*Aim of the task*
Output exactly the lines from the one containing "blue cross: moved 5 px left, 3 px down" through the final line of the entries below, both included, and skip the pictures.

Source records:
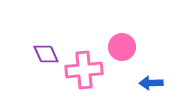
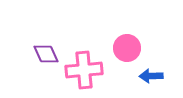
pink circle: moved 5 px right, 1 px down
blue arrow: moved 7 px up
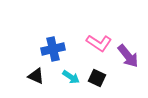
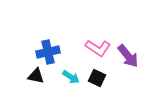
pink L-shape: moved 1 px left, 5 px down
blue cross: moved 5 px left, 3 px down
black triangle: rotated 12 degrees counterclockwise
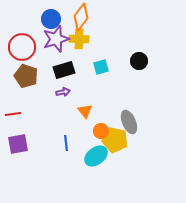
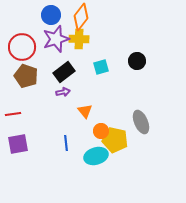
blue circle: moved 4 px up
black circle: moved 2 px left
black rectangle: moved 2 px down; rotated 20 degrees counterclockwise
gray ellipse: moved 12 px right
cyan ellipse: rotated 20 degrees clockwise
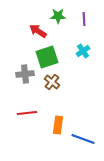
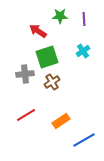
green star: moved 2 px right
brown cross: rotated 21 degrees clockwise
red line: moved 1 px left, 2 px down; rotated 24 degrees counterclockwise
orange rectangle: moved 3 px right, 4 px up; rotated 48 degrees clockwise
blue line: moved 1 px right, 1 px down; rotated 50 degrees counterclockwise
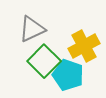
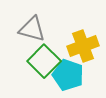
gray triangle: rotated 40 degrees clockwise
yellow cross: moved 1 px left; rotated 8 degrees clockwise
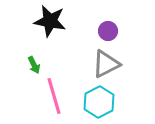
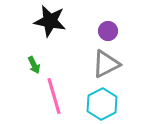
cyan hexagon: moved 3 px right, 2 px down
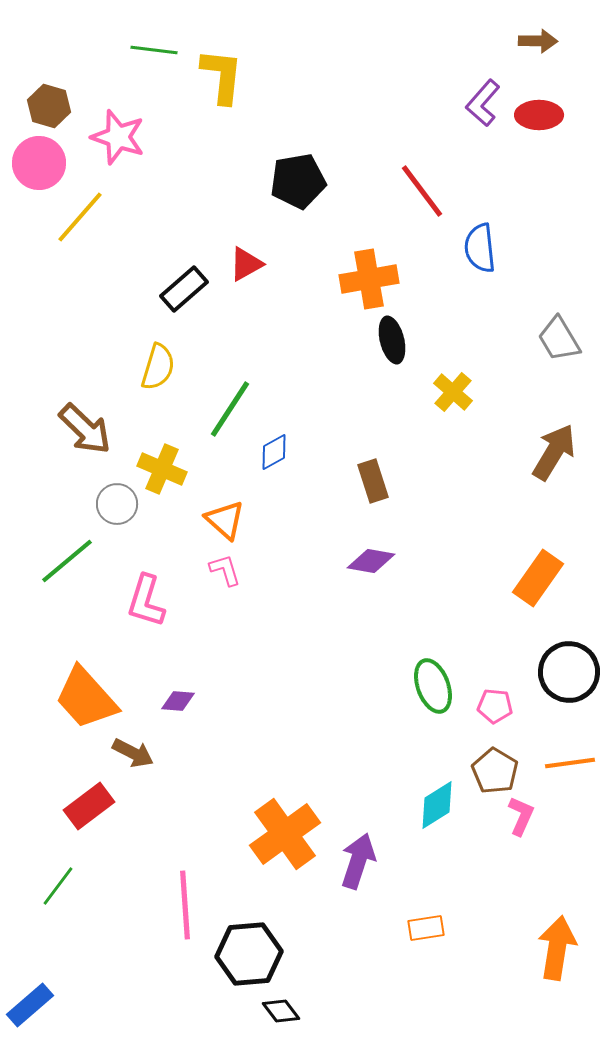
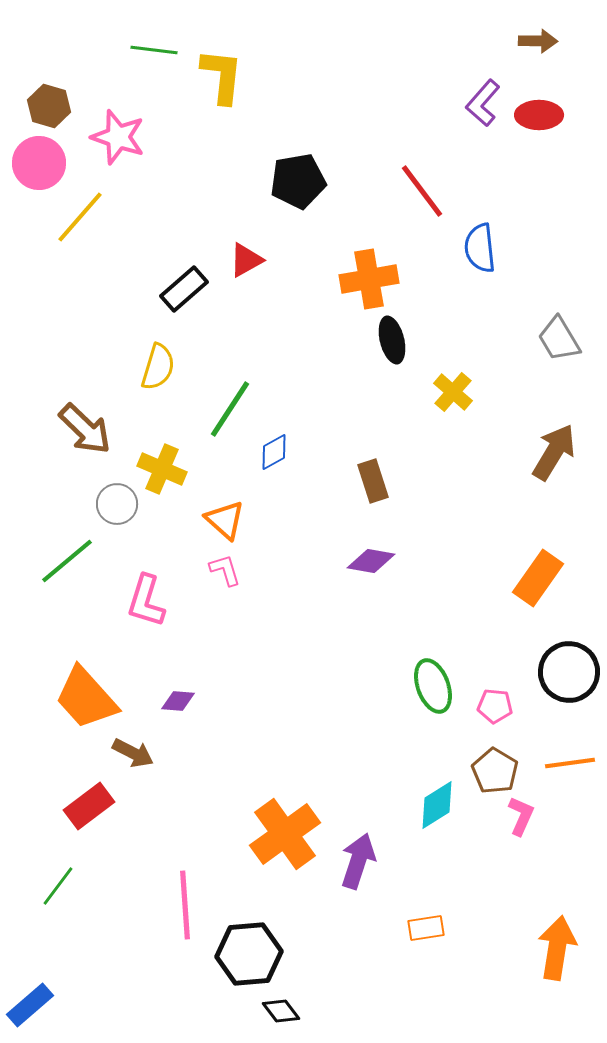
red triangle at (246, 264): moved 4 px up
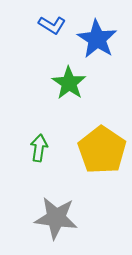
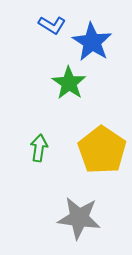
blue star: moved 5 px left, 3 px down
gray star: moved 23 px right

*Answer section*
blue cross: moved 5 px left, 3 px down
black triangle: rotated 12 degrees counterclockwise
blue circle: moved 4 px up
black circle: moved 2 px left
black rectangle: moved 2 px down; rotated 20 degrees counterclockwise
gray ellipse: moved 12 px right
cyan ellipse: rotated 20 degrees clockwise
green star: moved 2 px right
brown cross: rotated 21 degrees clockwise
red line: moved 1 px left, 2 px down; rotated 24 degrees counterclockwise
orange rectangle: moved 3 px right, 4 px up; rotated 48 degrees clockwise
blue line: moved 1 px right, 1 px down; rotated 50 degrees counterclockwise
gray triangle: rotated 40 degrees clockwise
yellow cross: moved 1 px left; rotated 8 degrees clockwise
cyan hexagon: moved 3 px right, 2 px down
red triangle at (246, 264): moved 4 px up
blue star: moved 5 px left, 3 px down
gray star: moved 23 px right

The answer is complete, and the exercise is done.